• [Exercise aim]:
Hunt through the entries for the word "rosa" and copy each line in which it appears.

──────── Data to use ────────

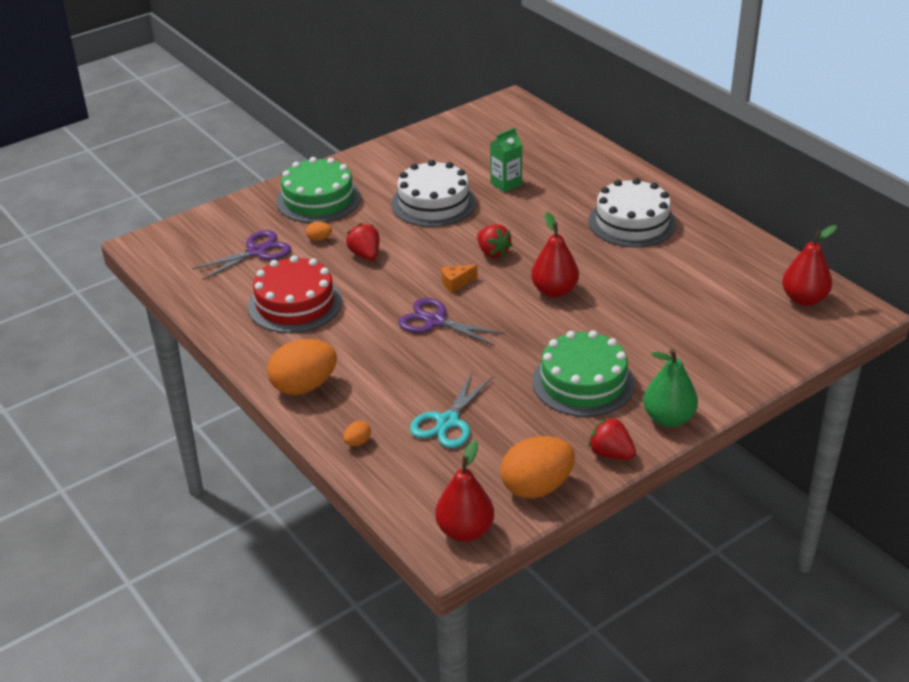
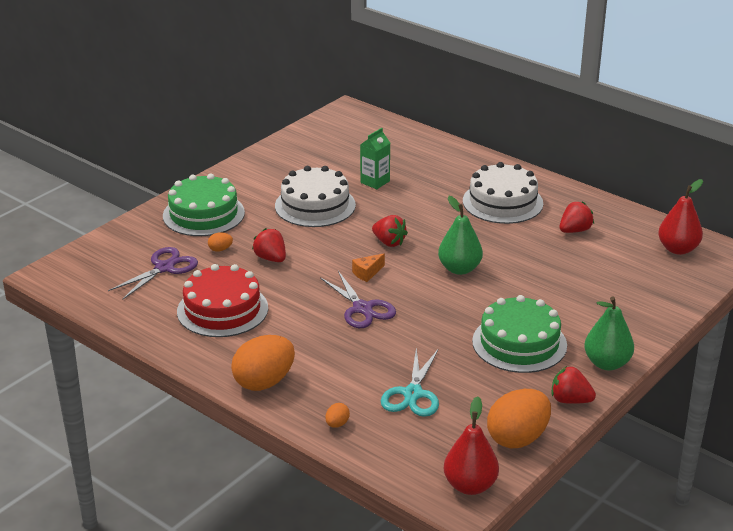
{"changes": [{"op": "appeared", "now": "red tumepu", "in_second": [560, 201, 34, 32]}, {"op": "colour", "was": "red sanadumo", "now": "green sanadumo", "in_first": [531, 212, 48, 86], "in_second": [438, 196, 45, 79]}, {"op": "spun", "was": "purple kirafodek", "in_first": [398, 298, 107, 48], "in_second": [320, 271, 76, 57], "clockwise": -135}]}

────────
──────── Data to use ────────

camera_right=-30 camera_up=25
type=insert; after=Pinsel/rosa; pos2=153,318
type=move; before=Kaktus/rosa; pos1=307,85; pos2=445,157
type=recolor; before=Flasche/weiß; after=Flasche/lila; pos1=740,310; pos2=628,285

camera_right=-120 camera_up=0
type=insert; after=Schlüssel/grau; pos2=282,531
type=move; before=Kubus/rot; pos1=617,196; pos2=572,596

────────

• [Exercise response]:
type=insert; after=Pinsel/rosa; pos2=153,318
type=move; before=Kaktus/rosa; pos1=307,85; pos2=445,157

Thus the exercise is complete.